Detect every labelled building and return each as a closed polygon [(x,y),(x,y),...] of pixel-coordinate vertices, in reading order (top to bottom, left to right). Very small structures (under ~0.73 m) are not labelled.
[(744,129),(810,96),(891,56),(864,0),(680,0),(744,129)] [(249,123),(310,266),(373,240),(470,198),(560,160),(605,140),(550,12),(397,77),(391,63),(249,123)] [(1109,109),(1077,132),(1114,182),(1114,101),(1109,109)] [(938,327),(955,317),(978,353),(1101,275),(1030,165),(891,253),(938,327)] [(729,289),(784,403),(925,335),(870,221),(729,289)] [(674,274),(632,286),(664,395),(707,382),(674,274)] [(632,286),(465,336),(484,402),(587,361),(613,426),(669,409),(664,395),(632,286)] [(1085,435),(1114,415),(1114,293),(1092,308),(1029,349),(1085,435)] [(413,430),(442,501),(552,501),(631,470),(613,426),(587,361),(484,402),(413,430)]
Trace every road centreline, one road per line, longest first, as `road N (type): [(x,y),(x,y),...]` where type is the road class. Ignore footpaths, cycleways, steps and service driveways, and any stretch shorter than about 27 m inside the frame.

## Work order
Copy each line of the listing verbatim.

## Task output
Detect every labelled building and return each as a closed polygon [(x,y),(x,y),...] of pixel-coordinate vertices, in reading order (top to bottom, left to right). Very small structures (under ~0.73 m) are not labelled.
[(744,129),(810,96),(891,56),(864,0),(680,0),(744,129)] [(249,123),(310,266),(373,240),(470,198),(560,160),(605,140),(550,12),(397,77),(391,63),(249,123)] [(1109,109),(1077,132),(1114,182),(1114,101),(1109,109)] [(938,327),(955,317),(978,353),(1101,275),(1030,165),(891,253),(938,327)] [(729,289),(784,403),(925,335),(870,221),(729,289)] [(674,274),(632,286),(664,395),(707,382),(674,274)] [(632,286),(465,336),(484,402),(587,361),(613,426),(669,409),(664,395),(632,286)] [(1085,435),(1114,415),(1114,293),(1092,308),(1029,349),(1085,435)] [(413,430),(442,501),(552,501),(631,470),(613,426),(587,361),(484,402),(413,430)]
Trace every road centreline, one road per line, longest first, as `road N (type): [(x,y),(x,y),...]` where type is the road class. Ignore footpaths, cycleways, steps and service driveways, and any stretch shorter than about 27 m inside the frame.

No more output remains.